Coordinate-based object records

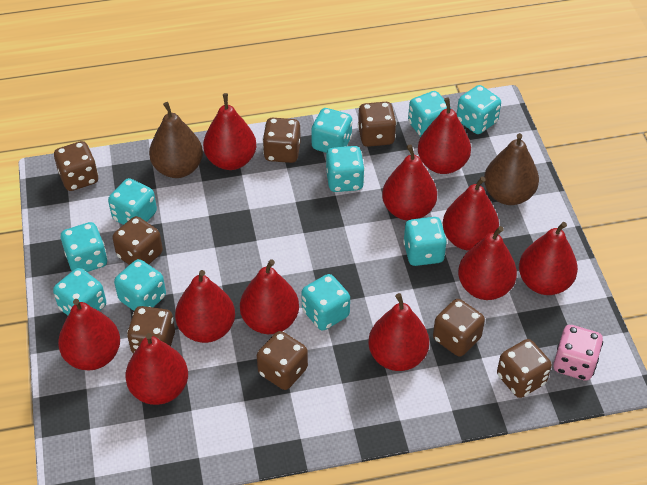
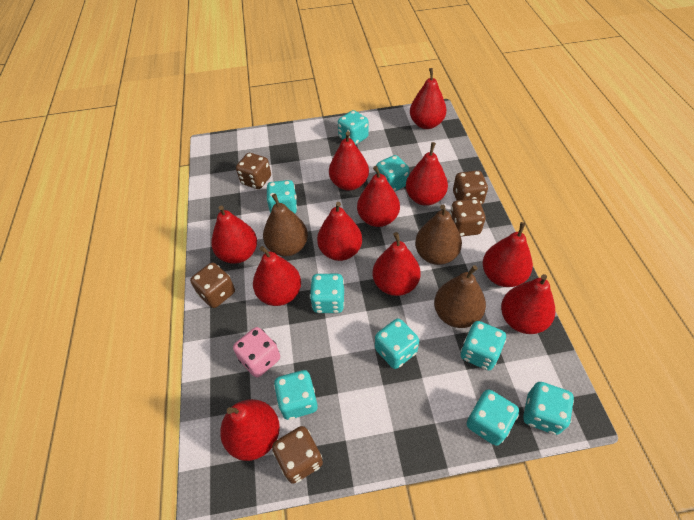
brown dice: 8 -> 5
brown pear: 2 -> 3
turquoise dice: 10 -> 9

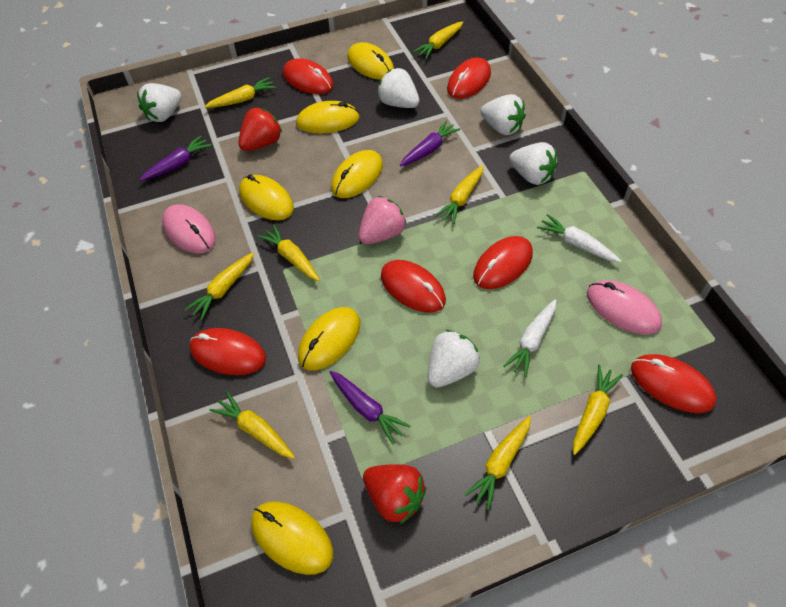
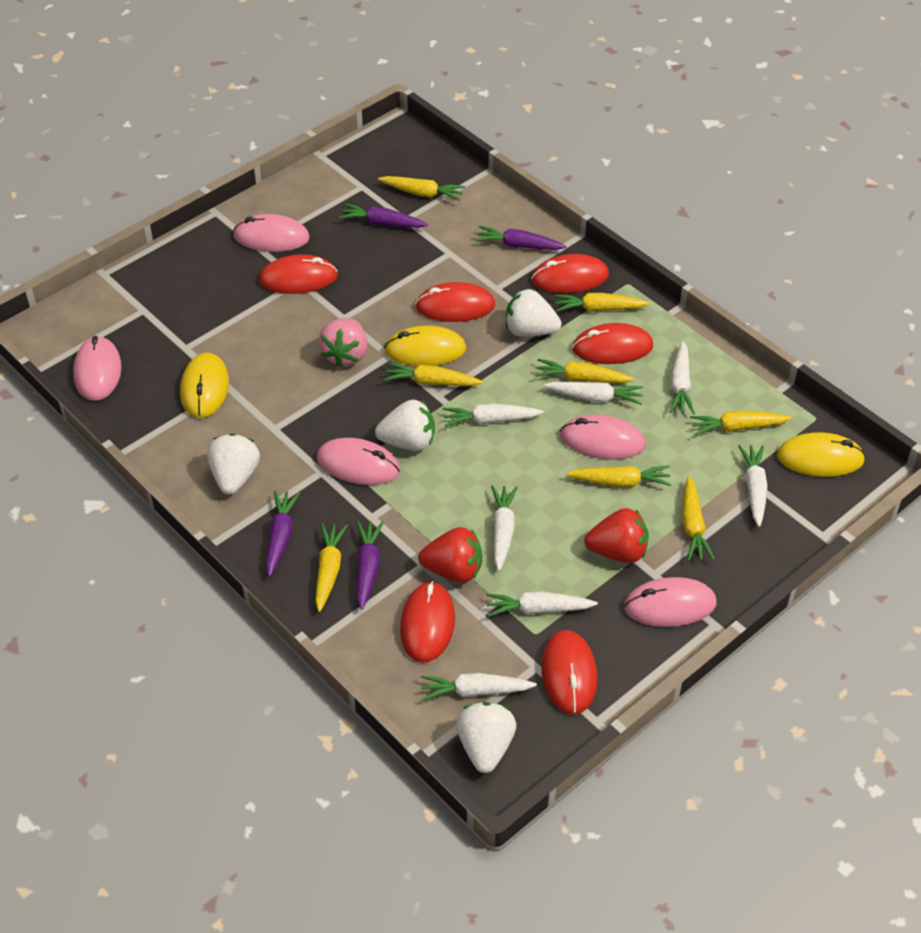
pink mouse: 2 -> 5
purple carrot: 3 -> 4
white carrot: 2 -> 7
white strawberry: 5 -> 4
yellow mouse: 6 -> 3

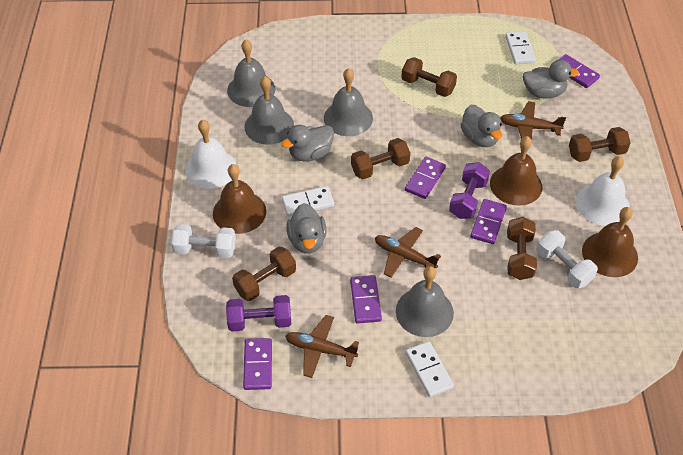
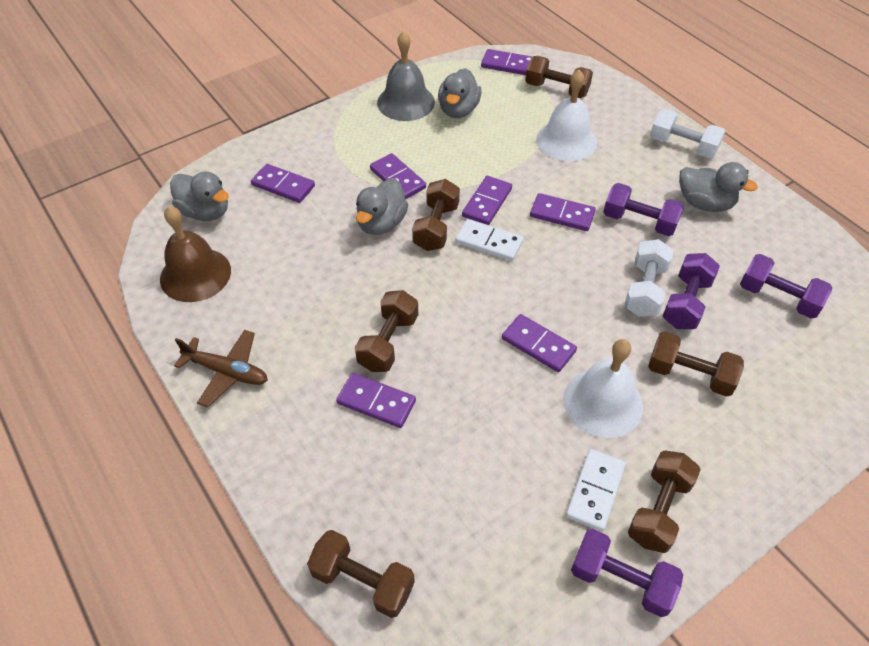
brown bell: 3 -> 1
brown dumbbell: 5 -> 6
brown plane: 3 -> 1
grey bell: 4 -> 1
purple domino: 5 -> 7
purple dumbbell: 2 -> 4
white domino: 3 -> 2

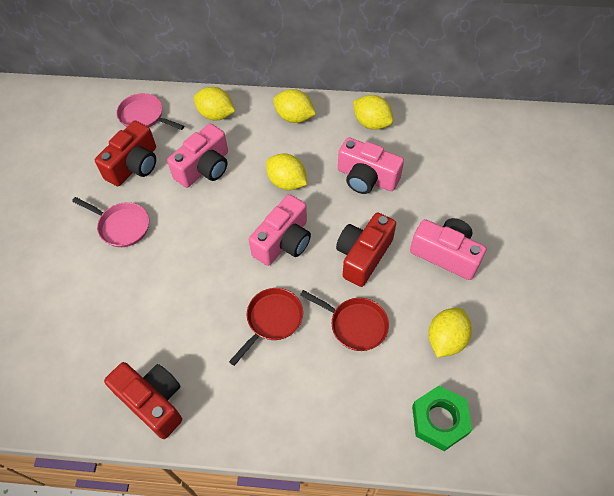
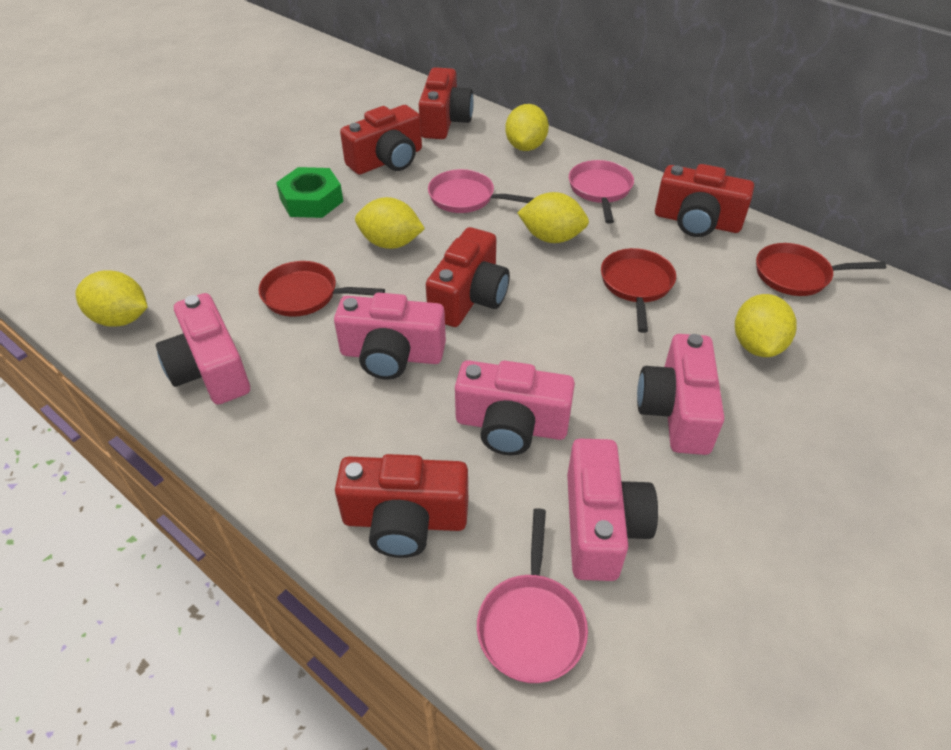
pink camera: 4 -> 5
pink pan: 2 -> 3
red camera: 3 -> 5
red pan: 2 -> 3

Task to carry out: In the records above, find the line that contains "white domino: 3 -> 2" and retype it and all lines after it exactly, leaving out any pictures.

Result for this exercise:
white domino: 3 -> 2

pink camera: 4 -> 5
pink pan: 2 -> 3
red camera: 3 -> 5
red pan: 2 -> 3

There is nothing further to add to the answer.